[Geometric object motion data]
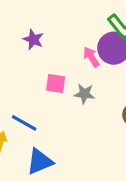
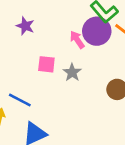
gray star: (84, 94) -> (72, 72), turned 30

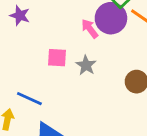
purple star: (25, 26) -> (20, 16), moved

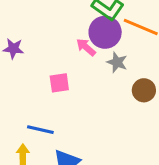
gray star: (86, 65) -> (117, 62), moved

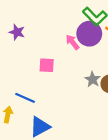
gray star: (117, 62) -> (93, 79), moved

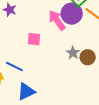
pink arrow: (72, 42) -> (57, 20), size x1.5

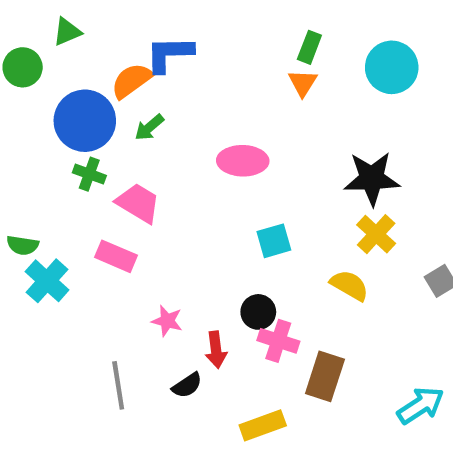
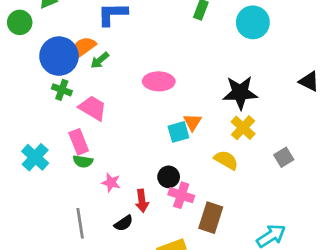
orange semicircle: (132, 81) -> (83, 48), moved
orange triangle: (303, 83) -> (192, 122), moved
green semicircle: (23, 245) -> (83, 161), moved
pink rectangle: (116, 256) -> (79, 142), turned 45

▶ [Problem description]:
For every line above with the word "turned" in it, make a copy.

▶ [Reply]:
gray star: (84, 94) -> (72, 72), turned 30
pink rectangle: (116, 256) -> (79, 142), turned 45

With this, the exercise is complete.